Your objective >> Copy out every line from the records that includes "ring".

Working data >>
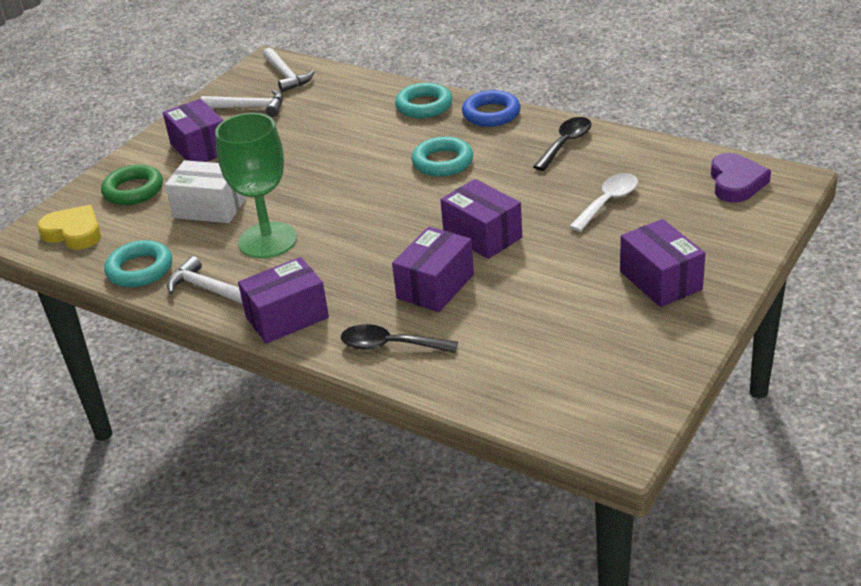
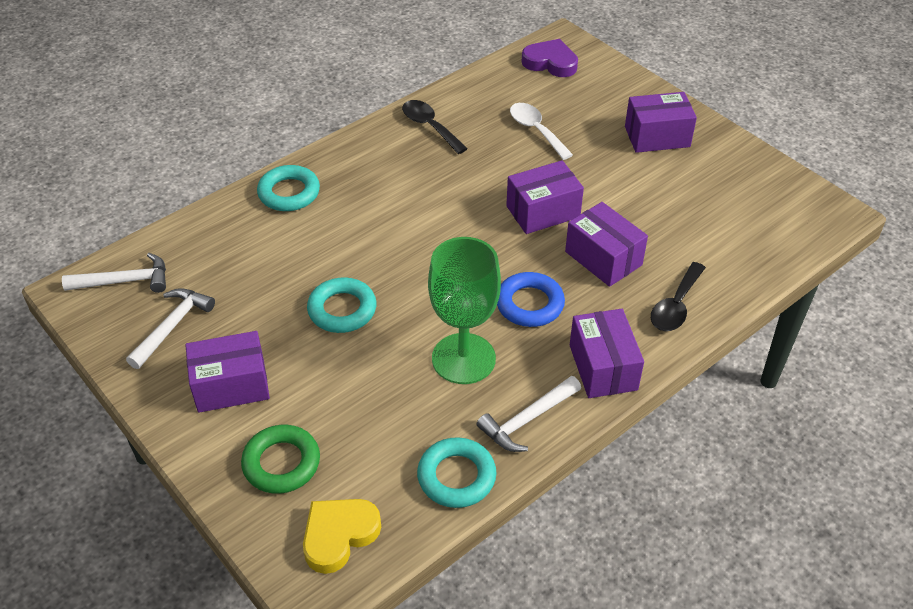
camera: 75 degrees left, 10 degrees up
(210, 208) = (370, 396): white box -> none
(442, 162) = (405, 206): turquoise ring -> turquoise ring (342, 310)
(491, 114) = (342, 155): blue ring -> blue ring (529, 304)

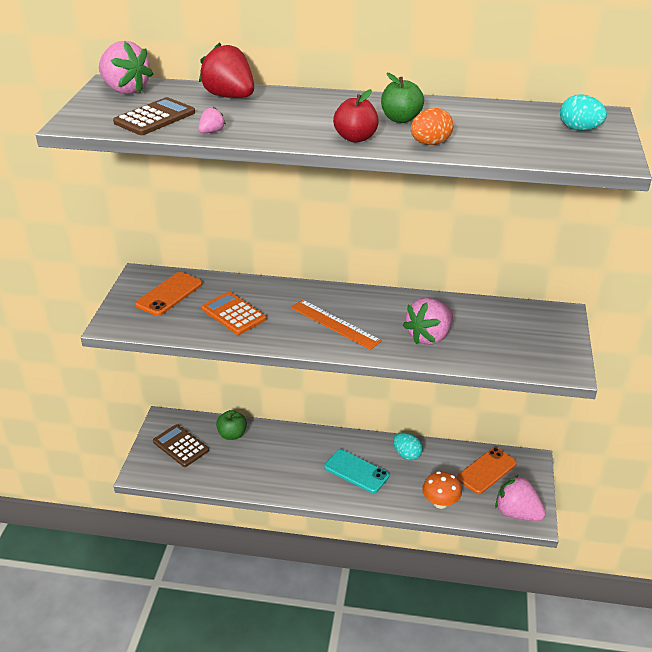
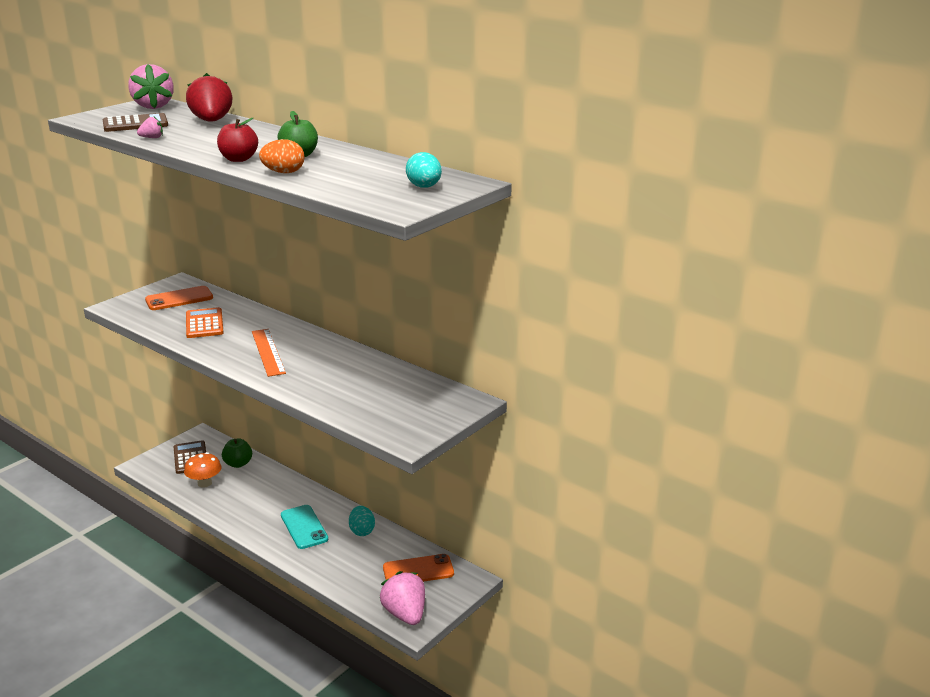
camera: 30 degrees right, 10 degrees down
(429, 336) = (328, 382): pink strawberry -> none
(440, 502) = (346, 578): orange mushroom -> orange mushroom (204, 483)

Written reply >>
(442, 162) = (405, 206): turquoise ring -> turquoise ring (342, 310)
(491, 114) = (342, 155): blue ring -> blue ring (529, 304)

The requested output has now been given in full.